> _Content revision data_
***

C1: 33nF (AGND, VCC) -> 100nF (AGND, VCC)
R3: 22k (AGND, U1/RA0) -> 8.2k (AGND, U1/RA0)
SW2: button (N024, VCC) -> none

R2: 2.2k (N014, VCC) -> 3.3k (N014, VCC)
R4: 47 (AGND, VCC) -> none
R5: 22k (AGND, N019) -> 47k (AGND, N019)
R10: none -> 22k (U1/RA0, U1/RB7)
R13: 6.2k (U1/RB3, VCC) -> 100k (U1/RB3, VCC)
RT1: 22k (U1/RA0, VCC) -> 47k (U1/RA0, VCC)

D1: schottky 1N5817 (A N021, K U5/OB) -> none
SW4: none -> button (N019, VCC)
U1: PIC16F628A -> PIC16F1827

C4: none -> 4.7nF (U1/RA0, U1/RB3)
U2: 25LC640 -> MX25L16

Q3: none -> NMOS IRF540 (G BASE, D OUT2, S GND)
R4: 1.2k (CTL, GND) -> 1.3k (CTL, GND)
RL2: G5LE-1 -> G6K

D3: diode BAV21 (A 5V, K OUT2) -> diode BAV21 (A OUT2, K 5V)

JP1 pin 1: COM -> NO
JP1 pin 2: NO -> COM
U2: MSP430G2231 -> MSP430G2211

***

> _Exercise description_
Emit verbatim the lines running from the one with "D3: diode BAV21" through the last line of the data, both endpoints inclusive.

> _Your solution_
D3: diode BAV21 (A 5V, K OUT2) -> diode BAV21 (A OUT2, K 5V)

JP1 pin 1: COM -> NO
JP1 pin 2: NO -> COM
U2: MSP430G2231 -> MSP430G2211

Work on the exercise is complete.